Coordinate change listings
--- START ---

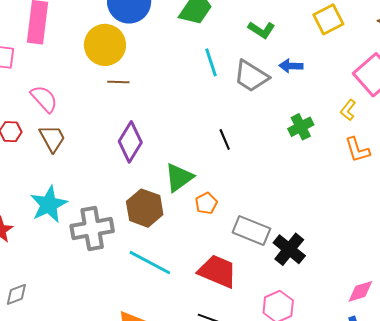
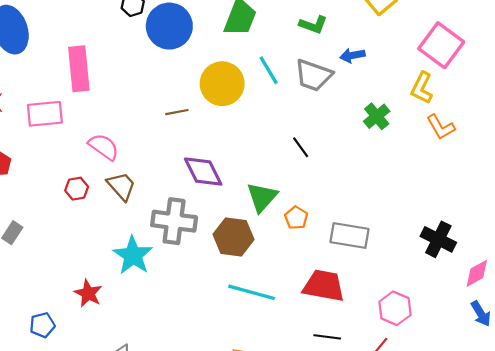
yellow circle: (105, 45) -> (222, 84), moved
yellow L-shape: (348, 110) -> (422, 88), size x1.4
purple diamond: (130, 142) -> (203, 172), turned -45
gray cross: (92, 228) -> (174, 221), moved, turned 30
black cross: (289, 249) -> (438, 239), moved

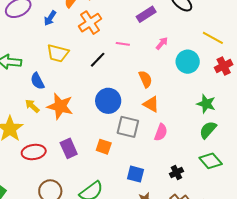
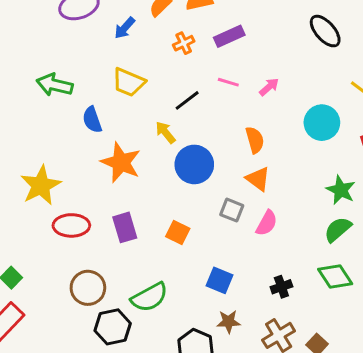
purple rectangle: (146, 14) -> (229, 36), moved
orange cross: (90, 23) -> (184, 43), size x0.6
pink arrow: (162, 43) -> (269, 87), moved
yellow arrow: (32, 106) -> (165, 132), moved
gray square: (128, 127) -> (232, 210), moved, size x0.7

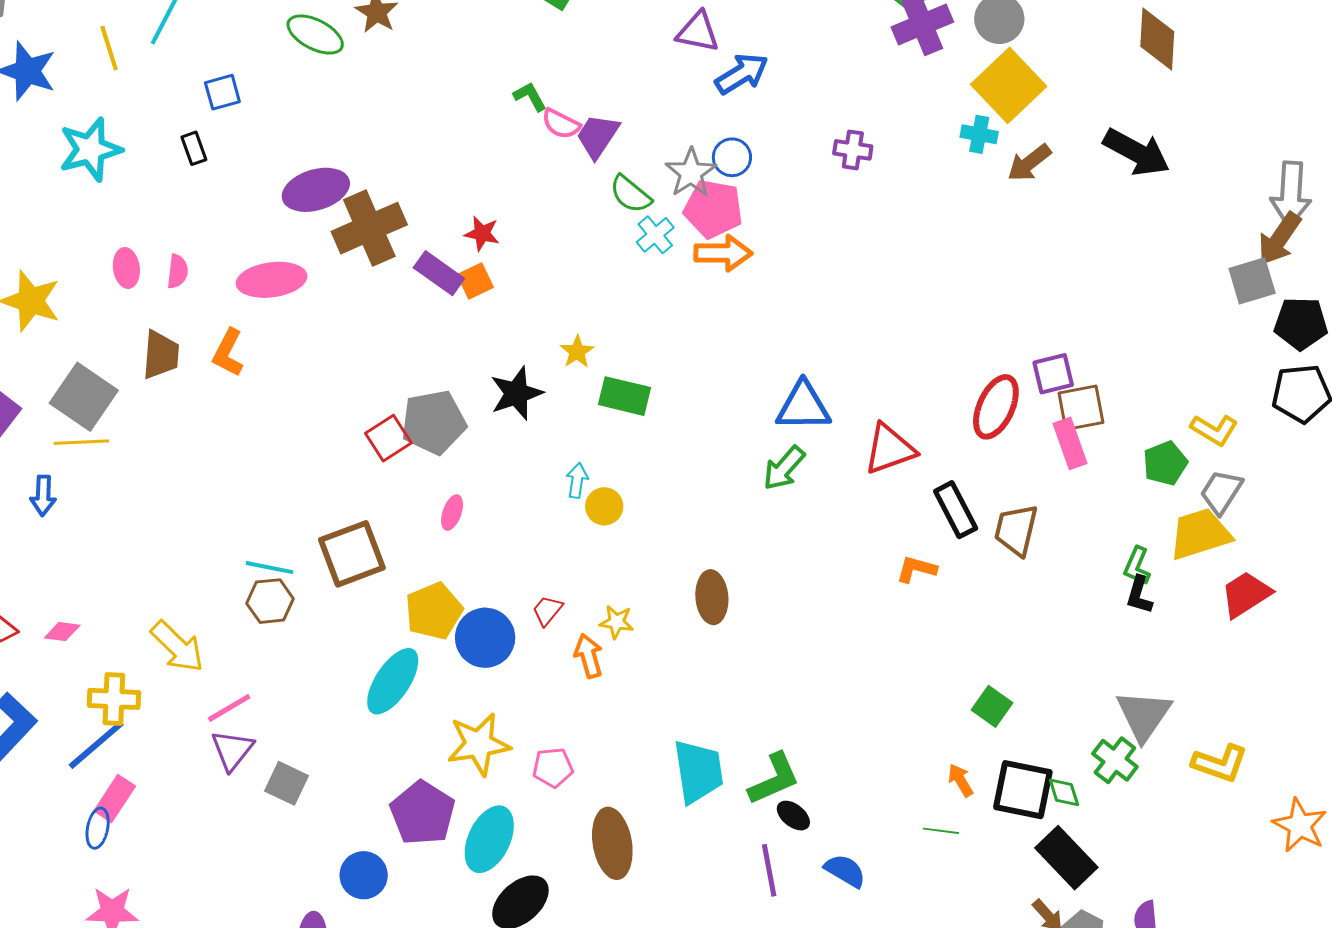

--- END ---

About this exercise: This calls for each record above to be set down exactly, with the images skipped.

Result of this exercise:
yellow circle: (105, 45) -> (222, 84), moved
yellow L-shape: (348, 110) -> (422, 88), size x1.4
purple diamond: (130, 142) -> (203, 172), turned -45
gray cross: (92, 228) -> (174, 221), moved, turned 30
black cross: (289, 249) -> (438, 239), moved

purple rectangle: (146, 14) -> (229, 36), moved
orange cross: (90, 23) -> (184, 43), size x0.6
pink arrow: (162, 43) -> (269, 87), moved
yellow arrow: (32, 106) -> (165, 132), moved
gray square: (128, 127) -> (232, 210), moved, size x0.7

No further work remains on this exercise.